• Work task:
The pictures are to be left out, and all remaining data is to be transcribed exactly as it appears.

:: Dataset extract ::

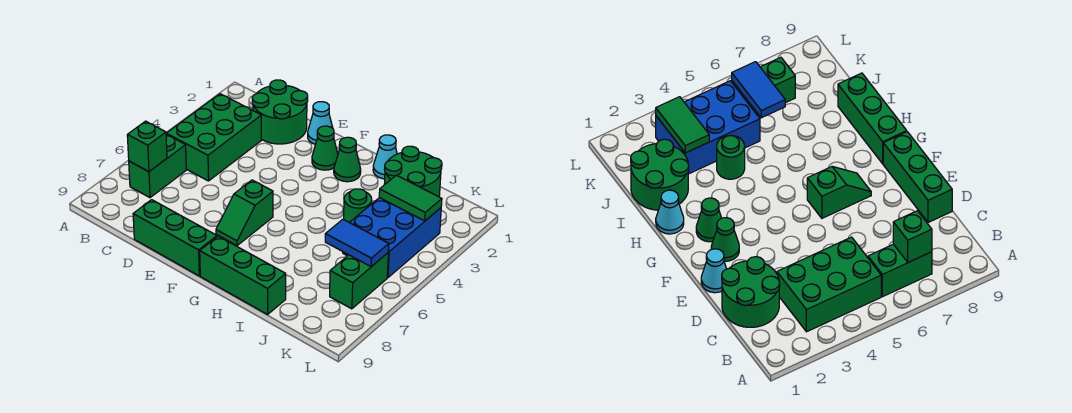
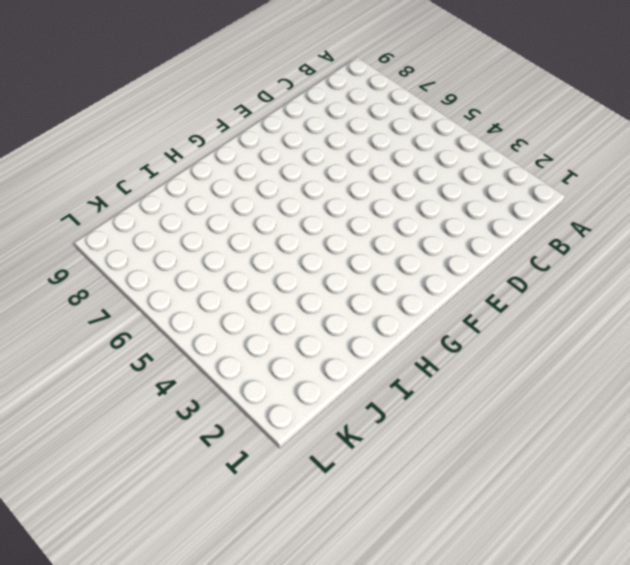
none -> green brick B3:C5 level 1
none -> green brick B6:B7 level 1
none -> green round brick C1:D2 level 1

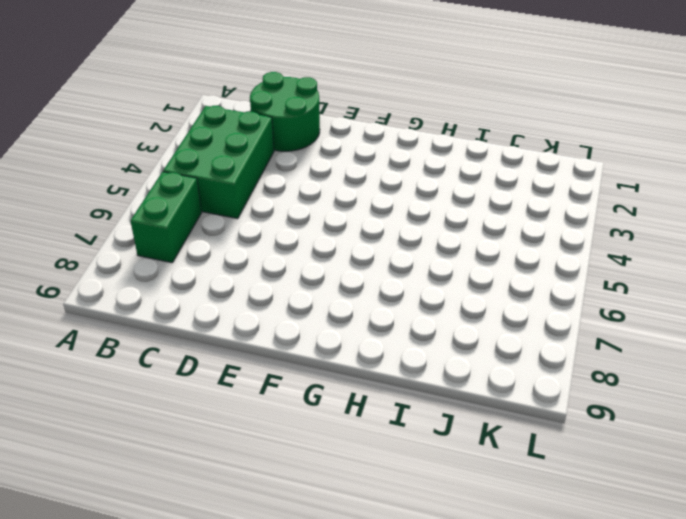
none -> green brick D9:F9 level 1
none -> cyan cone E1 level 1
none -> green cone F2 level 1

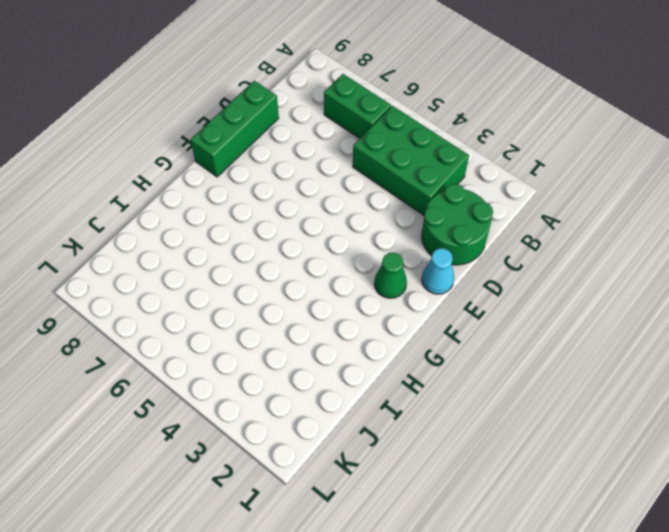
none -> green slope F6:F7 level 1 top 6
none -> green cone G2 level 1
none -> green brick G9:I9 level 1

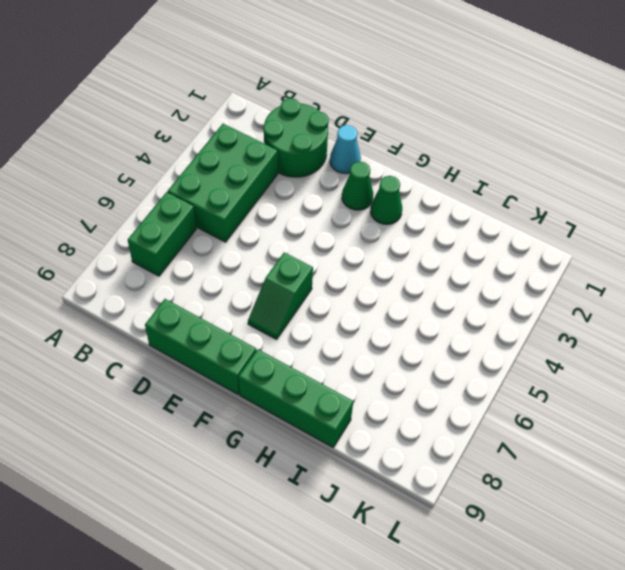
none -> cyan cone H1 level 1
none -> green round brick I1:J2 level 1
none -> green round brick I4 level 1

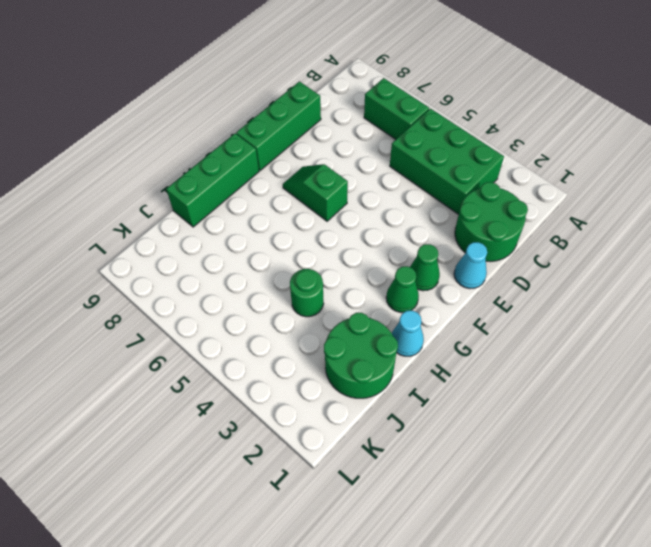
none -> blue brick J3:K5 level 1
none -> green brick K6:K7 level 1
none -> green brick B7 level 2

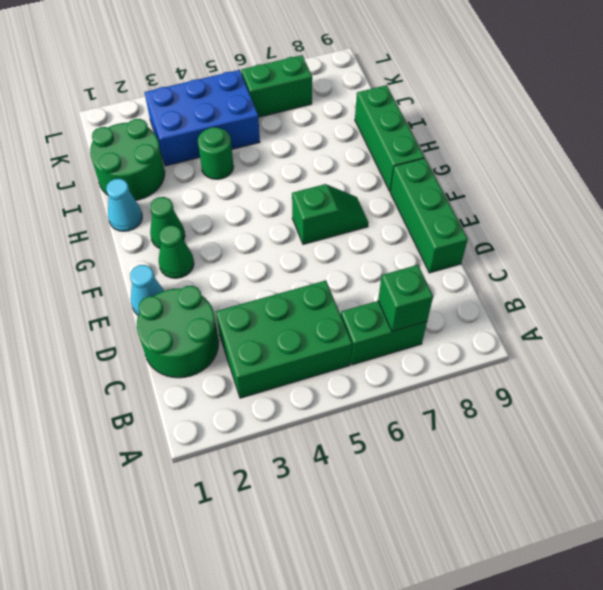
none -> green tile J3:K3 level 2
none -> blue tile J6:K6 level 2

:::

• Solution for this exercise:
none -> green brick B3:C5 level 1
none -> green brick B6:B7 level 1
none -> green round brick C1:D2 level 1

none -> green brick D9:F9 level 1
none -> cyan cone E1 level 1
none -> green cone F2 level 1

none -> green slope F6:F7 level 1 top 6
none -> green cone G2 level 1
none -> green brick G9:I9 level 1

none -> cyan cone H1 level 1
none -> green round brick I1:J2 level 1
none -> green round brick I4 level 1

none -> blue brick J3:K5 level 1
none -> green brick K6:K7 level 1
none -> green brick B7 level 2

none -> green tile J3:K3 level 2
none -> blue tile J6:K6 level 2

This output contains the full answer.